▶ [Records supplied]:
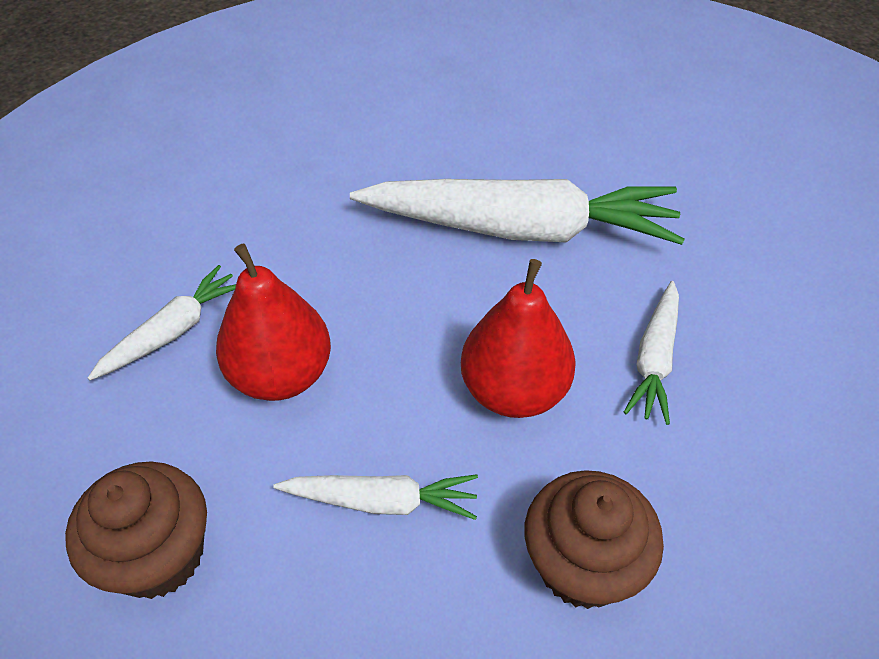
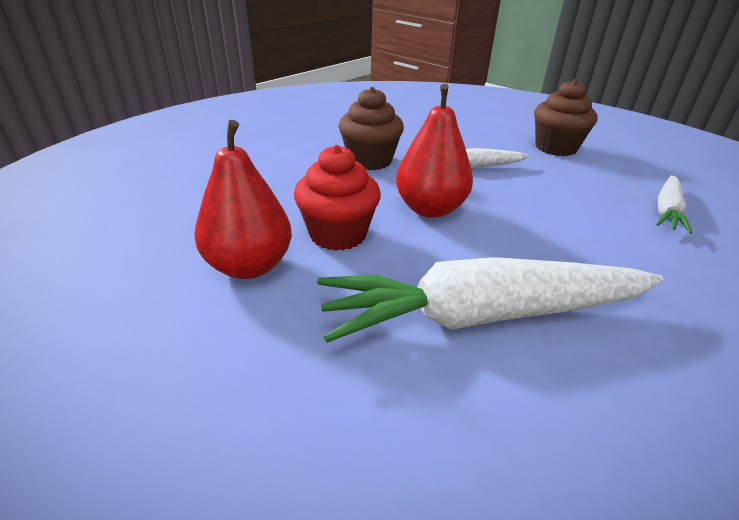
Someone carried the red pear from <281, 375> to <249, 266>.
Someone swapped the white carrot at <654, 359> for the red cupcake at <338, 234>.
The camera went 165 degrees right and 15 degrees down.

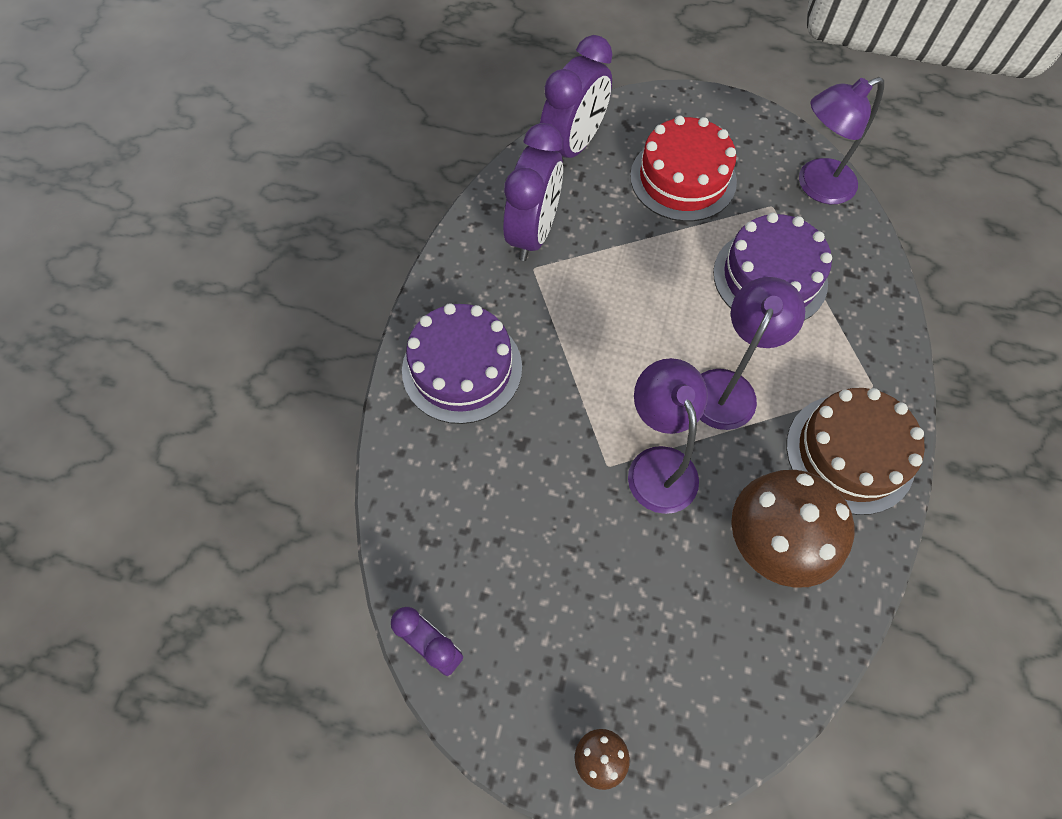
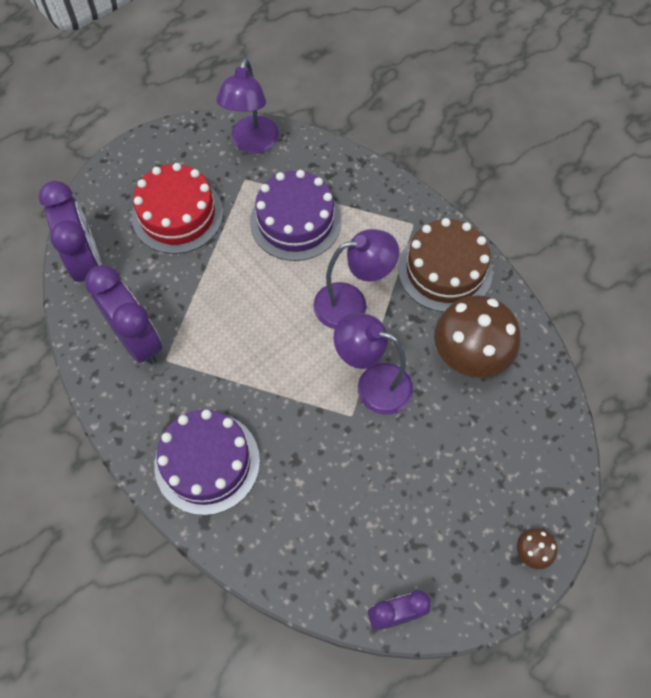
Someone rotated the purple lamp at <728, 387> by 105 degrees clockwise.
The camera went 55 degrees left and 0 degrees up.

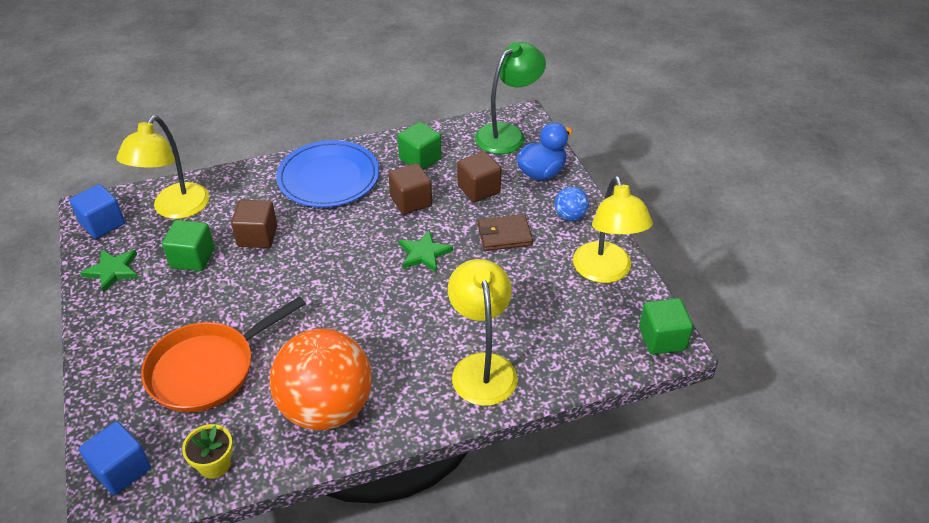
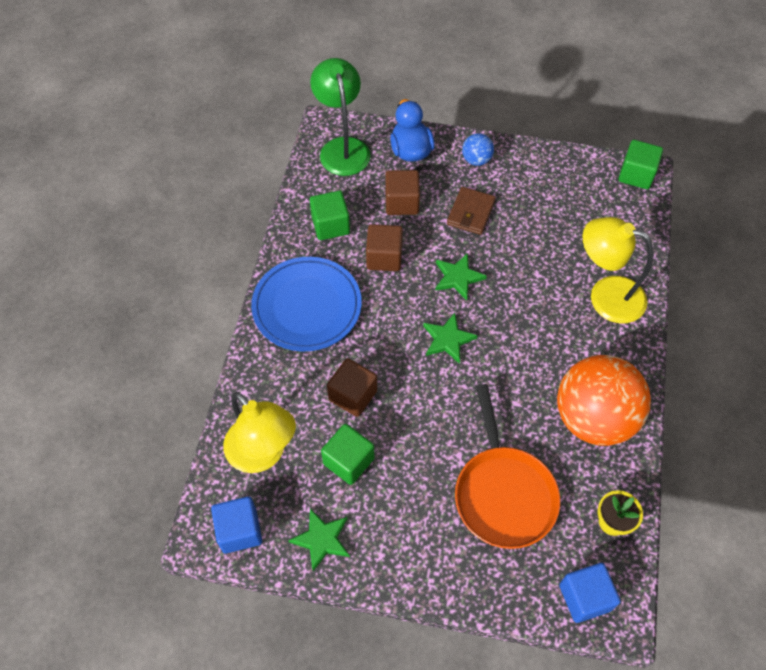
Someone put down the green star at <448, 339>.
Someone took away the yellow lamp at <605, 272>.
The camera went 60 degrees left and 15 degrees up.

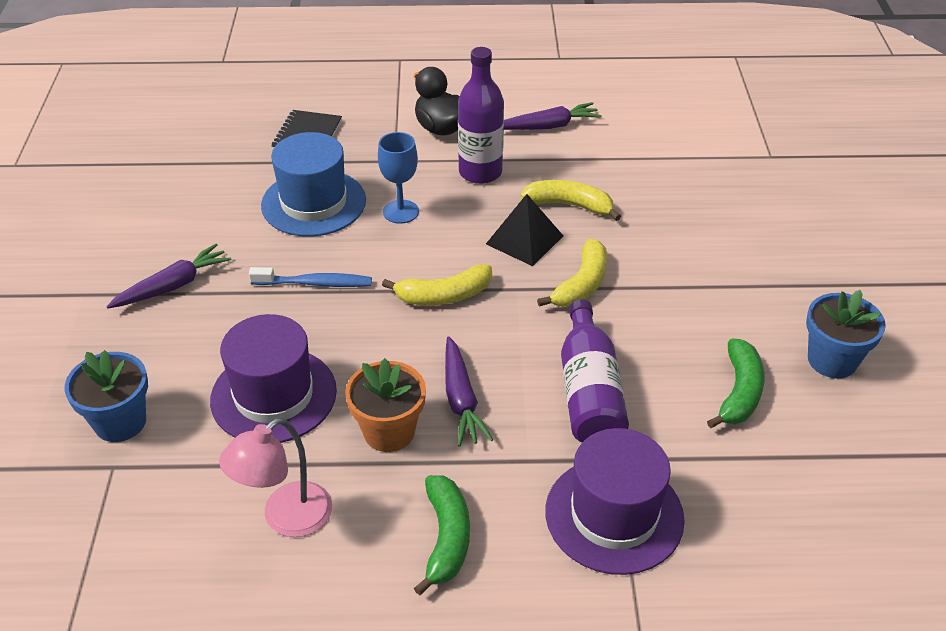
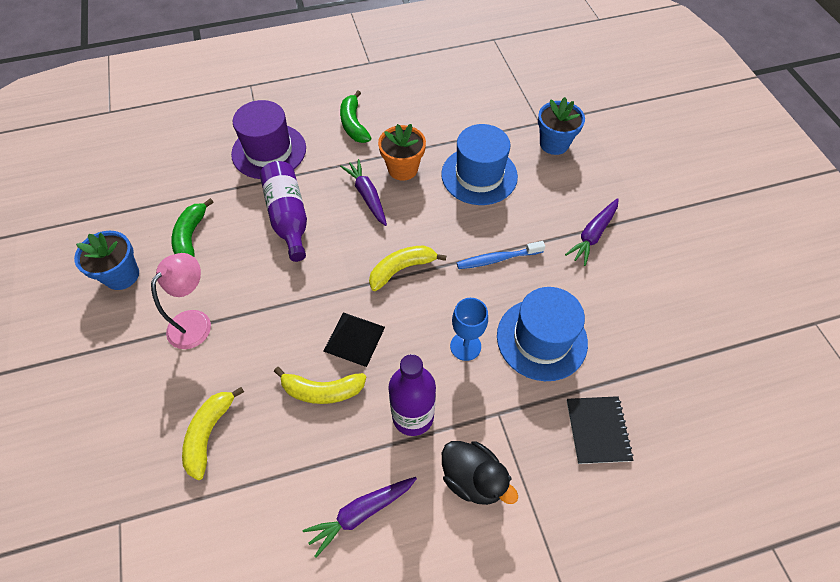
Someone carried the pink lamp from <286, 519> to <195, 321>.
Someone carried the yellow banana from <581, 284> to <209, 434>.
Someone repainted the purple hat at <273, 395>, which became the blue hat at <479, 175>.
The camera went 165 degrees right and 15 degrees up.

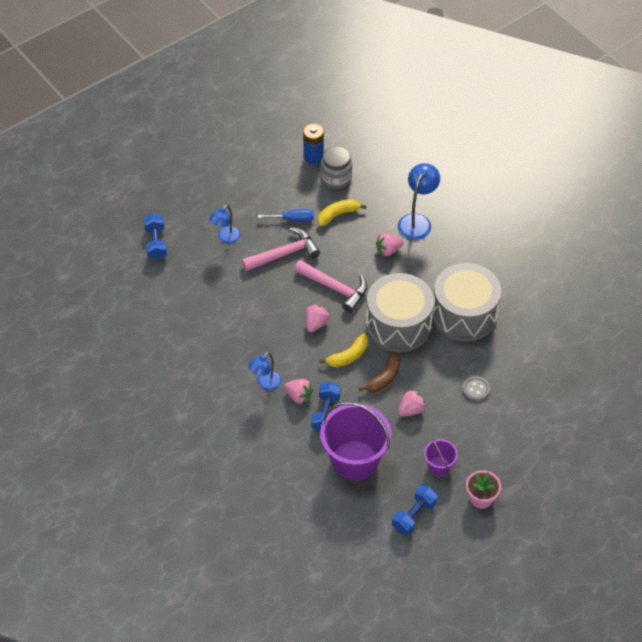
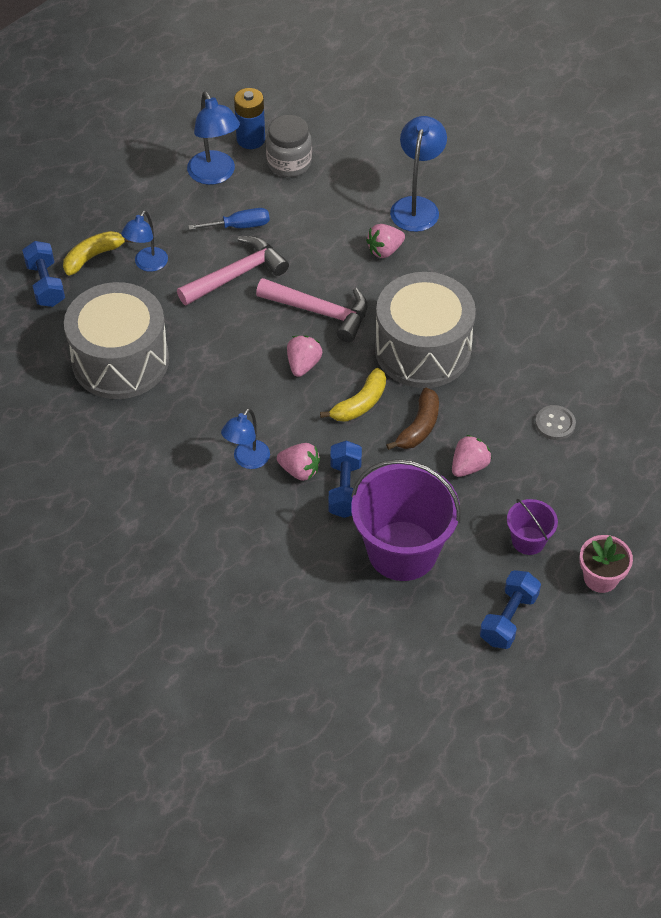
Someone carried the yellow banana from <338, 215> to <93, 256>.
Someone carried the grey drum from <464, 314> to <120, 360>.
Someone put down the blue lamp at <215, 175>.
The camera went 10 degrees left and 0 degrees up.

▶ [Task directions]: Please give the data again unaltered, leaving out any images.

▶ [Solution for this problem]:
Someone carried the red pear from <281, 375> to <249, 266>.
Someone swapped the white carrot at <654, 359> for the red cupcake at <338, 234>.
The camera went 165 degrees right and 15 degrees down.

Someone rotated the purple lamp at <728, 387> by 105 degrees clockwise.
The camera went 55 degrees left and 0 degrees up.

Someone put down the green star at <448, 339>.
Someone took away the yellow lamp at <605, 272>.
The camera went 60 degrees left and 15 degrees up.

Someone carried the pink lamp from <286, 519> to <195, 321>.
Someone carried the yellow banana from <581, 284> to <209, 434>.
Someone repainted the purple hat at <273, 395>, which became the blue hat at <479, 175>.
The camera went 165 degrees right and 15 degrees up.

Someone carried the yellow banana from <338, 215> to <93, 256>.
Someone carried the grey drum from <464, 314> to <120, 360>.
Someone put down the blue lamp at <215, 175>.
The camera went 10 degrees left and 0 degrees up.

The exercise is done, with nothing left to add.